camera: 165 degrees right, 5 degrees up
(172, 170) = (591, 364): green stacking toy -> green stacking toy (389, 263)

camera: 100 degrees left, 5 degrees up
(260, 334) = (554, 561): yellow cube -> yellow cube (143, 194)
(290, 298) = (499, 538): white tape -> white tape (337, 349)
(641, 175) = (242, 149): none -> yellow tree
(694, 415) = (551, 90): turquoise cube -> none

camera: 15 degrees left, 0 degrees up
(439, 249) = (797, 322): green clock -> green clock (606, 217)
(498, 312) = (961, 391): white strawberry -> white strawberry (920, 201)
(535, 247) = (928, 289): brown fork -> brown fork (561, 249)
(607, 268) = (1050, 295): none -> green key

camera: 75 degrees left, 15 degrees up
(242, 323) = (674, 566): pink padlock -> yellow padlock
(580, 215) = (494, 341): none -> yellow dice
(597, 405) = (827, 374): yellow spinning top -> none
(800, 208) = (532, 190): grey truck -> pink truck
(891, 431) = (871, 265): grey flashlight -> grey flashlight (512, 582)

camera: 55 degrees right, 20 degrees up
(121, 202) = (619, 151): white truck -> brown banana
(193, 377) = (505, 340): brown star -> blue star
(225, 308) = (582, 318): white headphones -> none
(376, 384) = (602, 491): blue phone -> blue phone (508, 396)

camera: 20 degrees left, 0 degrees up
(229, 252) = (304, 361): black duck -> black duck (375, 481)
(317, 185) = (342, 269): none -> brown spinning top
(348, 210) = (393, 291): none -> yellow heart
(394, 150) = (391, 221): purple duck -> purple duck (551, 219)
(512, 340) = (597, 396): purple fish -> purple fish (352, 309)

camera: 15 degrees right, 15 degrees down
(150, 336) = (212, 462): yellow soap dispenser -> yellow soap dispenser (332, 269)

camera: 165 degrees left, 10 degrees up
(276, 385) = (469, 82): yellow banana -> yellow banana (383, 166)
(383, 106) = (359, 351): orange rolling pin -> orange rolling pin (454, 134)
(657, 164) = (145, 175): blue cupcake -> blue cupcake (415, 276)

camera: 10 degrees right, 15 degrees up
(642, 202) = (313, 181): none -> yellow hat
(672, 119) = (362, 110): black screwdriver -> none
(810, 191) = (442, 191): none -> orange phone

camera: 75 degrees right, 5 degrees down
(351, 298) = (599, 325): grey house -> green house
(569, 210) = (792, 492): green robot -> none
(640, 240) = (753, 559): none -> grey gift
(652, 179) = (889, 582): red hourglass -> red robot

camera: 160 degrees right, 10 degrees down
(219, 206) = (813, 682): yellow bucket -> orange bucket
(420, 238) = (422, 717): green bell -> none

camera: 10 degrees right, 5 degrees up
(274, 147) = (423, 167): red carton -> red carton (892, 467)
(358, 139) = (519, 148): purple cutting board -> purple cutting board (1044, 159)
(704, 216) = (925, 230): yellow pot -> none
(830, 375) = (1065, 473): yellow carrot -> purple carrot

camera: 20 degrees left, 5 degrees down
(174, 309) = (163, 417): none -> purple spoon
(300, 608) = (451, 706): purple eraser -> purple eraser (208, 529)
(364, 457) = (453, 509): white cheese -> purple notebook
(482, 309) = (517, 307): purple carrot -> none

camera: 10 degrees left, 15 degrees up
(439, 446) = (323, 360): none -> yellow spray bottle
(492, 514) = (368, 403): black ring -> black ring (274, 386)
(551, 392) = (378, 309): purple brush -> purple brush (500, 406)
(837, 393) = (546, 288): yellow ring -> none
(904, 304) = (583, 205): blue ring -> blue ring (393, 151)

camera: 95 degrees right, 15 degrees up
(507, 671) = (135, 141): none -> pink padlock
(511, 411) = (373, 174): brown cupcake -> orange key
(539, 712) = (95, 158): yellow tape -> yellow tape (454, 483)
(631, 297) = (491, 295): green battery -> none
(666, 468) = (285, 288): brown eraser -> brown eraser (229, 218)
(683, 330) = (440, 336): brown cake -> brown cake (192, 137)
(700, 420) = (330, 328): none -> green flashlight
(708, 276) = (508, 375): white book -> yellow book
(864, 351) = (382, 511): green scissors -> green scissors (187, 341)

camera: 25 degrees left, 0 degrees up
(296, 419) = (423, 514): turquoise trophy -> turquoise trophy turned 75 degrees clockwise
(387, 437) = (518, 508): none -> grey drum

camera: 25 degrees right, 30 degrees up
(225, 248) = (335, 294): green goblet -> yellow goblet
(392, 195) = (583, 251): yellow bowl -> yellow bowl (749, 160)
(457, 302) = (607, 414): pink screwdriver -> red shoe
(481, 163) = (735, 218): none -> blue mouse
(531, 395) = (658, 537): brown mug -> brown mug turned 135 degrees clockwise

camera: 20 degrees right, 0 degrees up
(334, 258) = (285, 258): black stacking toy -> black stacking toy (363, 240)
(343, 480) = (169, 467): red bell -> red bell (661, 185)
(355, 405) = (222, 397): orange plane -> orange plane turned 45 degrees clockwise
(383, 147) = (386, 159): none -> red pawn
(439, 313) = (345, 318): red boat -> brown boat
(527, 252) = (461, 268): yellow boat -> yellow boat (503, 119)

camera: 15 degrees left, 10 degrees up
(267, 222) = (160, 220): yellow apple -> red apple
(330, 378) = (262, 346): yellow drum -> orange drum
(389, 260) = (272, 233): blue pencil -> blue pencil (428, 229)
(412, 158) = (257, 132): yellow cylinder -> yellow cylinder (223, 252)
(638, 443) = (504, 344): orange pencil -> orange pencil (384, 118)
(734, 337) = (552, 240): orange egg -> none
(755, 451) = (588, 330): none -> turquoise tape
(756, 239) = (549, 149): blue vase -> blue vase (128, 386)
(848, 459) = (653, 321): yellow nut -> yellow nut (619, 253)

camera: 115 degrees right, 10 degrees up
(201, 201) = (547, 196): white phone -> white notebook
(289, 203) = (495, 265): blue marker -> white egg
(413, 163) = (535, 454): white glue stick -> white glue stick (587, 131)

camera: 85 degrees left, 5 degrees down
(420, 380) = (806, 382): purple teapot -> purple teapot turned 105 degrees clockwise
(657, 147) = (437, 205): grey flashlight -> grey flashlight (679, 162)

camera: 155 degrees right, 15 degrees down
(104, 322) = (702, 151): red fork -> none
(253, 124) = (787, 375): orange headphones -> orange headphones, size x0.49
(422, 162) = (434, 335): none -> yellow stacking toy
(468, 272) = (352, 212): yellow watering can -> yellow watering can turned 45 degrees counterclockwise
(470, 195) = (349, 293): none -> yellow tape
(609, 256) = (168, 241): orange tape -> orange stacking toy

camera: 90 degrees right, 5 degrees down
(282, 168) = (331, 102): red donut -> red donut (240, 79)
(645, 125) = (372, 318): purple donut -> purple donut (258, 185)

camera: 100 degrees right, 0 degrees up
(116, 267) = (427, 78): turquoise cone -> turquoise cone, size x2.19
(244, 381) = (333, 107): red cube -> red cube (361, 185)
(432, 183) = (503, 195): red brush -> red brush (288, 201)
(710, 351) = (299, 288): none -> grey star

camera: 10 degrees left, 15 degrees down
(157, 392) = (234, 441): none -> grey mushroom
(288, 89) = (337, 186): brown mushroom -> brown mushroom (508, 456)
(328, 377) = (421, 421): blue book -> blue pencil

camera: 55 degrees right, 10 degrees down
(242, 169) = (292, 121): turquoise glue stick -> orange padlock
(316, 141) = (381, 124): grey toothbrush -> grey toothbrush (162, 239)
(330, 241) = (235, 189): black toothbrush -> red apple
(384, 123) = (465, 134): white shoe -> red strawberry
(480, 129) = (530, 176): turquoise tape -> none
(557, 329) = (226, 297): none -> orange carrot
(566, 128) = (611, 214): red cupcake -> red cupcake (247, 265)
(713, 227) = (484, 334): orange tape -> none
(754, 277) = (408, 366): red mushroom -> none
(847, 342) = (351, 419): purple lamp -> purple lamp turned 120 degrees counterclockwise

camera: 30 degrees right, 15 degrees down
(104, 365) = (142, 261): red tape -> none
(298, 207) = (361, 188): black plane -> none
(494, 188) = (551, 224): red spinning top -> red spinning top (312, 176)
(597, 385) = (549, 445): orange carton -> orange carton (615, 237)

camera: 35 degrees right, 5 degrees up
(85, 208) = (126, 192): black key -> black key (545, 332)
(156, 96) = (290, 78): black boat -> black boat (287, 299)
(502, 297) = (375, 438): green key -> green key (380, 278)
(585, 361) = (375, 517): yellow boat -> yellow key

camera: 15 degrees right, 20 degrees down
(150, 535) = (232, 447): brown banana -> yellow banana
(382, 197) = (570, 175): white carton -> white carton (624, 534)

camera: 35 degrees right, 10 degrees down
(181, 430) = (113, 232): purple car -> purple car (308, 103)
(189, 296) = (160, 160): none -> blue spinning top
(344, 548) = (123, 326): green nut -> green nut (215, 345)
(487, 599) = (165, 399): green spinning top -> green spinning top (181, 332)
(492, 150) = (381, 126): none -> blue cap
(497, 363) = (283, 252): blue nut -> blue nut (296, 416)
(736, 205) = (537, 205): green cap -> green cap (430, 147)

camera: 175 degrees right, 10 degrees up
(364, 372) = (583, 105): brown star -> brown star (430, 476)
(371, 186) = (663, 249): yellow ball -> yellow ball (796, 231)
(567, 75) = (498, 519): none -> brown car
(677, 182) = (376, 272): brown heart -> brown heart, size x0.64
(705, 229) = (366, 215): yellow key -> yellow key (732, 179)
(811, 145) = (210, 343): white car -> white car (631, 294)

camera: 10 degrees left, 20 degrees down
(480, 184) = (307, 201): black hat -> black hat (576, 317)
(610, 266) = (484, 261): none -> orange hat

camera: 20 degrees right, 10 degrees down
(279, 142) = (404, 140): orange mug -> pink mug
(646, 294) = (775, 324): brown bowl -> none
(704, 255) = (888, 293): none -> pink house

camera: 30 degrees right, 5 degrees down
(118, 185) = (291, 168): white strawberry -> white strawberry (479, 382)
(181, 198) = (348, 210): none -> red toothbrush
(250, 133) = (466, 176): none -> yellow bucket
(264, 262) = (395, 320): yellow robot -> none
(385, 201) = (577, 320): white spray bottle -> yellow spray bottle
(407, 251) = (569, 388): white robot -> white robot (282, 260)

——

- Work request
The answer should be an exact copy of the lines from the first line of the data through the line with "camera: 75 degrees left, 15 degrees up" and should contain nothing else.

- Solution
camera: 165 degrees right, 5 degrees up
(172, 170) = (591, 364): green stacking toy -> green stacking toy (389, 263)

camera: 100 degrees left, 5 degrees up
(260, 334) = (554, 561): yellow cube -> yellow cube (143, 194)
(290, 298) = (499, 538): white tape -> white tape (337, 349)
(641, 175) = (242, 149): none -> yellow tree
(694, 415) = (551, 90): turquoise cube -> none

camera: 15 degrees left, 0 degrees up
(439, 249) = (797, 322): green clock -> green clock (606, 217)
(498, 312) = (961, 391): white strawberry -> white strawberry (920, 201)
(535, 247) = (928, 289): brown fork -> brown fork (561, 249)
(607, 268) = (1050, 295): none -> green key

camera: 75 degrees left, 15 degrees up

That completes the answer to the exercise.